> What needs to be done
Instruction for the entries below: return the part that opens with the line containing "(128, 223) = (455, 408): red" and closes with the line containing "(651, 346) = (147, 374): none -> grey rocket", exactly, and no pictures.

> Supplied information
*** Begin section ***

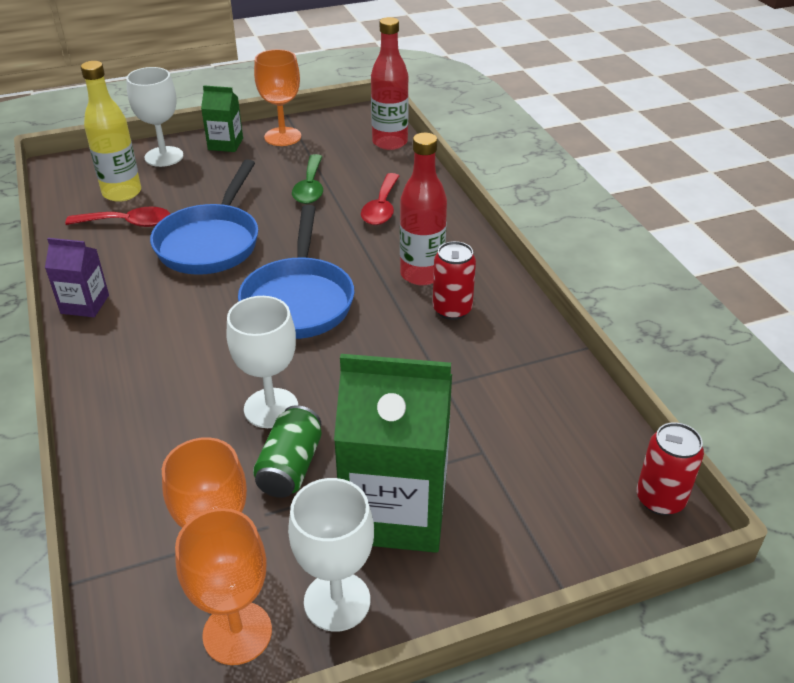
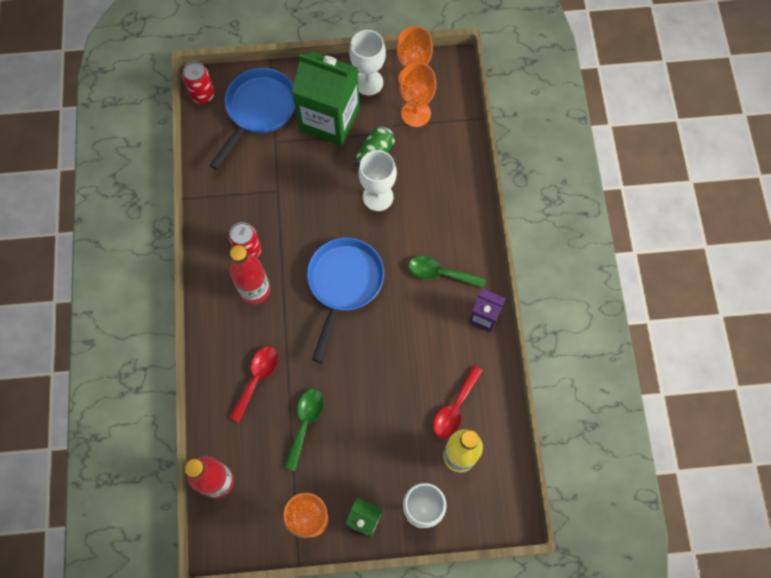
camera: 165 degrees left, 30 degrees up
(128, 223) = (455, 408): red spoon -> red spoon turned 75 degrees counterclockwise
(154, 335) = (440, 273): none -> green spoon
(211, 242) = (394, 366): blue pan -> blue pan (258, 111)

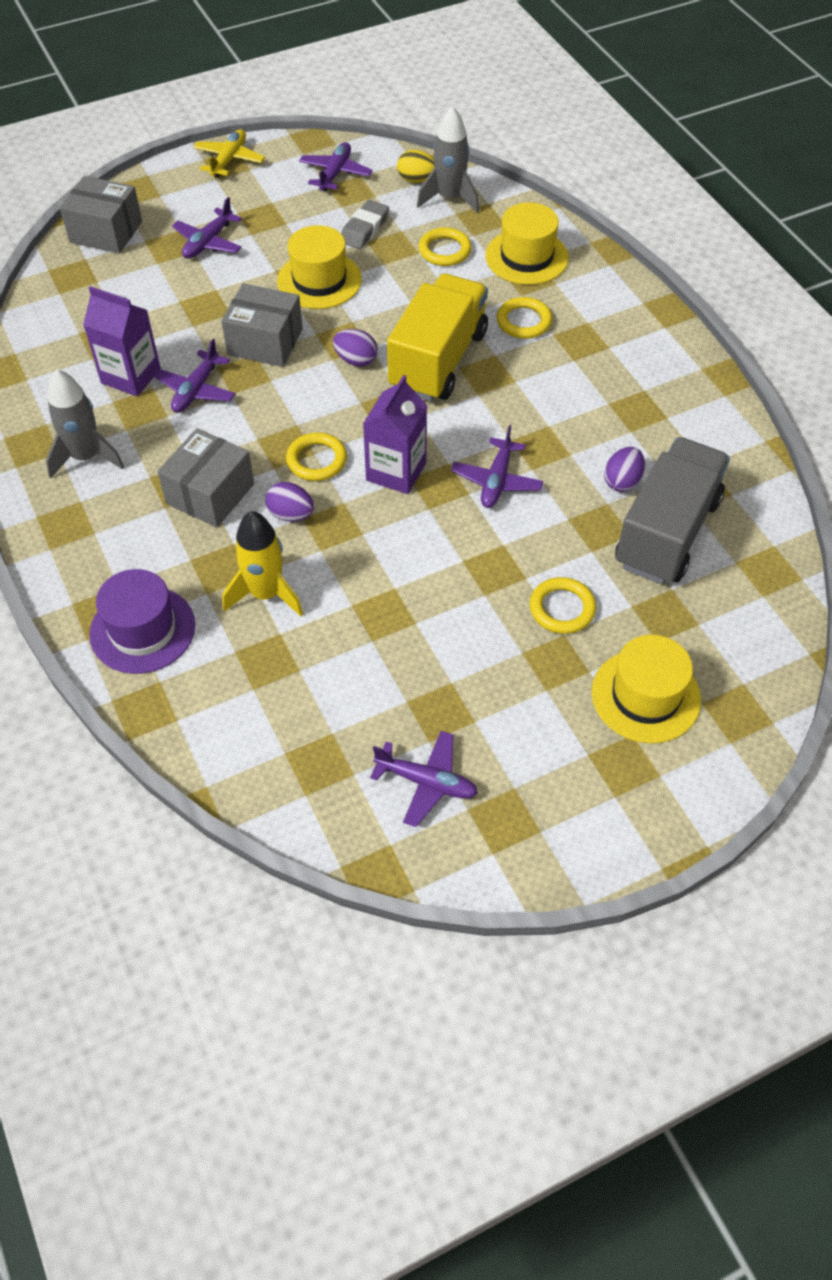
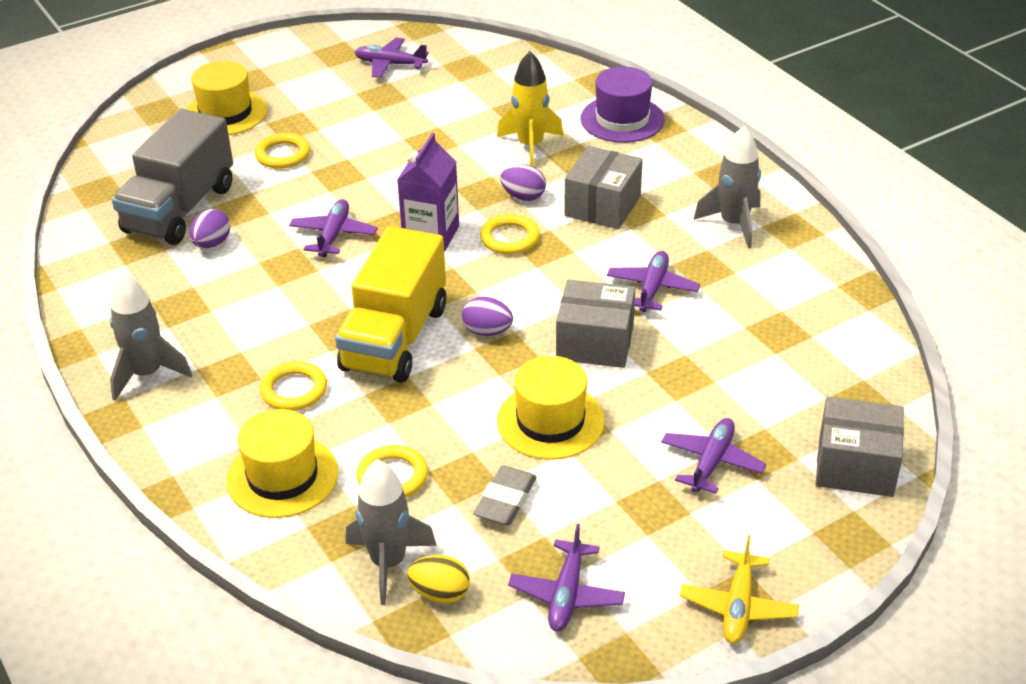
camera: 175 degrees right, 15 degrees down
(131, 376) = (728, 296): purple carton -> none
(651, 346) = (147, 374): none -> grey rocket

*** End section ***
*** Begin section ***

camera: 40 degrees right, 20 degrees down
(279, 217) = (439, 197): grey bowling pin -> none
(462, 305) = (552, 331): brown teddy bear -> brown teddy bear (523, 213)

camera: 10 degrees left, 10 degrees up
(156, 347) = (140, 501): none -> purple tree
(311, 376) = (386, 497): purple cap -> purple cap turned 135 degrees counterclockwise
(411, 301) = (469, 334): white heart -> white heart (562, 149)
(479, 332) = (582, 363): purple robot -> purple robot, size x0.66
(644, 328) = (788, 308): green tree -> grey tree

*** End section ***
*** Begin section ***

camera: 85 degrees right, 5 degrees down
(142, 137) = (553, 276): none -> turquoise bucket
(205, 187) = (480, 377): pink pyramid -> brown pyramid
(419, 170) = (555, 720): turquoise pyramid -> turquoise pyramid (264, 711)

*** End section ***

> Exercise result
(128, 223) = (455, 408): red spoon -> red spoon turned 75 degrees counterclockwise
(154, 335) = (440, 273): none -> green spoon
(211, 242) = (394, 366): blue pan -> blue pan (258, 111)

camera: 175 degrees right, 15 degrees down
(131, 376) = (728, 296): purple carton -> none
(651, 346) = (147, 374): none -> grey rocket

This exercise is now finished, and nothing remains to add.